:: Exercise aim ::
Transcribe every one of the records below word for word, omitting the pictures.

-- Begin Rows --

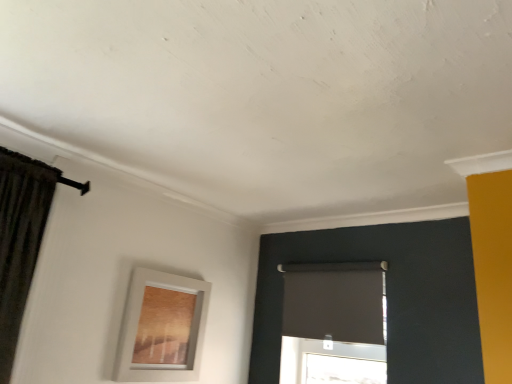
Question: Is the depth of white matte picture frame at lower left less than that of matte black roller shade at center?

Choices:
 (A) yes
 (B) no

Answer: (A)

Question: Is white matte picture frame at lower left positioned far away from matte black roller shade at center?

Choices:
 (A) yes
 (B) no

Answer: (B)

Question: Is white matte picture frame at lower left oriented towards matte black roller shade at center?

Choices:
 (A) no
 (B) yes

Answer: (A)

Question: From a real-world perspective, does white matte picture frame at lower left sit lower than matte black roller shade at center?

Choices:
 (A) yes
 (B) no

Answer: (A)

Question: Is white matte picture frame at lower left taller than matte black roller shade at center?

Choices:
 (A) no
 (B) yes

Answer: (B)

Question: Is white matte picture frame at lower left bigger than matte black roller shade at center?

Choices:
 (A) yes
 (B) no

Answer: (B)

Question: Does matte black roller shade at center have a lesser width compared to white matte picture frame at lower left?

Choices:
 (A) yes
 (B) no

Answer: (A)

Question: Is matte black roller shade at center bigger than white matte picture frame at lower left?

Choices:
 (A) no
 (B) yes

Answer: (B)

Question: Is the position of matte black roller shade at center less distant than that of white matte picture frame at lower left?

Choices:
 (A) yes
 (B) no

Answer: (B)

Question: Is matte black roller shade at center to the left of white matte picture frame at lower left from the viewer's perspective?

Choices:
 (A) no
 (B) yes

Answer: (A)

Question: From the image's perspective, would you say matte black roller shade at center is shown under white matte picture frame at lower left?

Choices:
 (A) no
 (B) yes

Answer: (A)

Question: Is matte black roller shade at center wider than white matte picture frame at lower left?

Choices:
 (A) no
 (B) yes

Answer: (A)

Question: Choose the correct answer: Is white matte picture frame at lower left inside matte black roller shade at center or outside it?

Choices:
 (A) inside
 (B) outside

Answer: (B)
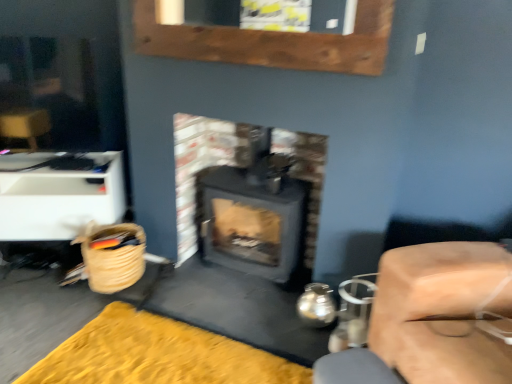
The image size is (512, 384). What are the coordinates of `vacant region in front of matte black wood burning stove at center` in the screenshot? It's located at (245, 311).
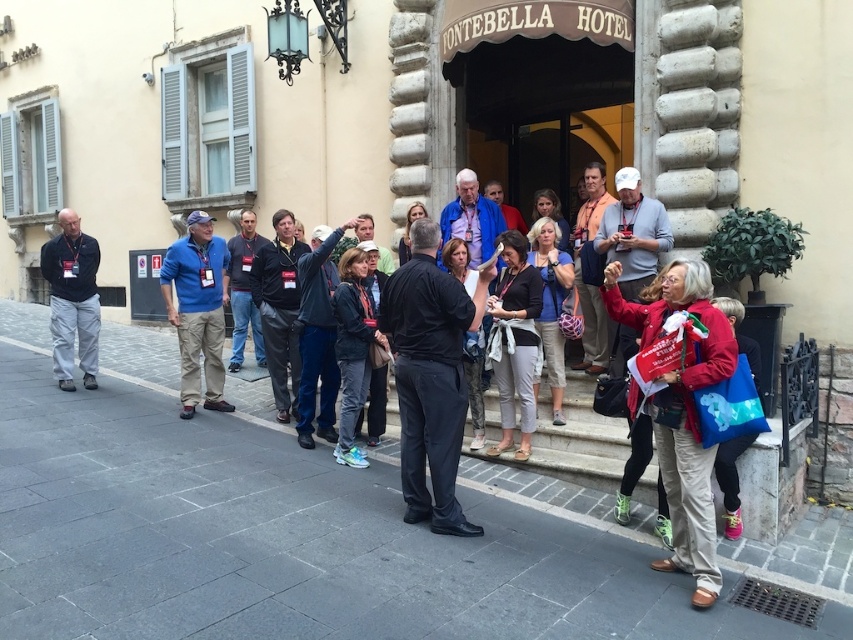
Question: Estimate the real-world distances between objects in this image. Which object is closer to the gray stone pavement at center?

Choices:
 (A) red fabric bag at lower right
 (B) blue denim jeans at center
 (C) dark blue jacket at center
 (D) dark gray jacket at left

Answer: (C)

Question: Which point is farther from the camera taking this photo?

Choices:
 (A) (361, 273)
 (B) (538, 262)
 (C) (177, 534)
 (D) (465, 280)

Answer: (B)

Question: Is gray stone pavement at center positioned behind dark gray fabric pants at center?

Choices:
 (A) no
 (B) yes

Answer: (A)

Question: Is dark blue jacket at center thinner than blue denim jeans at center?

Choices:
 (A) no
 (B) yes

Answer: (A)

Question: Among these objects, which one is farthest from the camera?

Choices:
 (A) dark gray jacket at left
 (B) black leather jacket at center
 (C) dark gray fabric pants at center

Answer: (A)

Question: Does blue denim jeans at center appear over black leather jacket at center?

-- End Rows --

:: Final result ::
Question: Is the depth of white matte picture frame at lower left less than that of matte black roller shade at center?

Choices:
 (A) yes
 (B) no

Answer: (A)

Question: Is white matte picture frame at lower left positioned far away from matte black roller shade at center?

Choices:
 (A) yes
 (B) no

Answer: (B)

Question: Is white matte picture frame at lower left oriented towards matte black roller shade at center?

Choices:
 (A) no
 (B) yes

Answer: (A)

Question: From a real-world perspective, does white matte picture frame at lower left sit lower than matte black roller shade at center?

Choices:
 (A) yes
 (B) no

Answer: (A)

Question: Is white matte picture frame at lower left taller than matte black roller shade at center?

Choices:
 (A) no
 (B) yes

Answer: (B)

Question: Is white matte picture frame at lower left bigger than matte black roller shade at center?

Choices:
 (A) yes
 (B) no

Answer: (B)

Question: Does matte black roller shade at center have a lesser width compared to white matte picture frame at lower left?

Choices:
 (A) yes
 (B) no

Answer: (A)

Question: Is matte black roller shade at center bigger than white matte picture frame at lower left?

Choices:
 (A) no
 (B) yes

Answer: (B)

Question: Is the position of matte black roller shade at center less distant than that of white matte picture frame at lower left?

Choices:
 (A) yes
 (B) no

Answer: (B)

Question: Is matte black roller shade at center to the left of white matte picture frame at lower left from the viewer's perspective?

Choices:
 (A) no
 (B) yes

Answer: (A)

Question: From the image's perspective, would you say matte black roller shade at center is shown under white matte picture frame at lower left?

Choices:
 (A) no
 (B) yes

Answer: (A)

Question: Is matte black roller shade at center wider than white matte picture frame at lower left?

Choices:
 (A) no
 (B) yes

Answer: (A)

Question: Choose the correct answer: Is white matte picture frame at lower left inside matte black roller shade at center or outside it?

Choices:
 (A) inside
 (B) outside

Answer: (B)
The image size is (512, 384). What are the coordinates of `vacant region in front of matte black wood burning stove at center` in the screenshot? It's located at (245, 311).
Question: Estimate the real-world distances between objects in this image. Which object is closer to the gray stone pavement at center?

Choices:
 (A) red fabric bag at lower right
 (B) blue denim jeans at center
 (C) dark blue jacket at center
 (D) dark gray jacket at left

Answer: (C)

Question: Which point is farther from the camera taking this photo?

Choices:
 (A) (361, 273)
 (B) (538, 262)
 (C) (177, 534)
 (D) (465, 280)

Answer: (B)

Question: Is gray stone pavement at center positioned behind dark gray fabric pants at center?

Choices:
 (A) no
 (B) yes

Answer: (A)

Question: Is dark blue jacket at center thinner than blue denim jeans at center?

Choices:
 (A) no
 (B) yes

Answer: (A)

Question: Among these objects, which one is farthest from the camera?

Choices:
 (A) dark gray jacket at left
 (B) black leather jacket at center
 (C) dark gray fabric pants at center

Answer: (A)

Question: Does blue denim jeans at center appear over black leather jacket at center?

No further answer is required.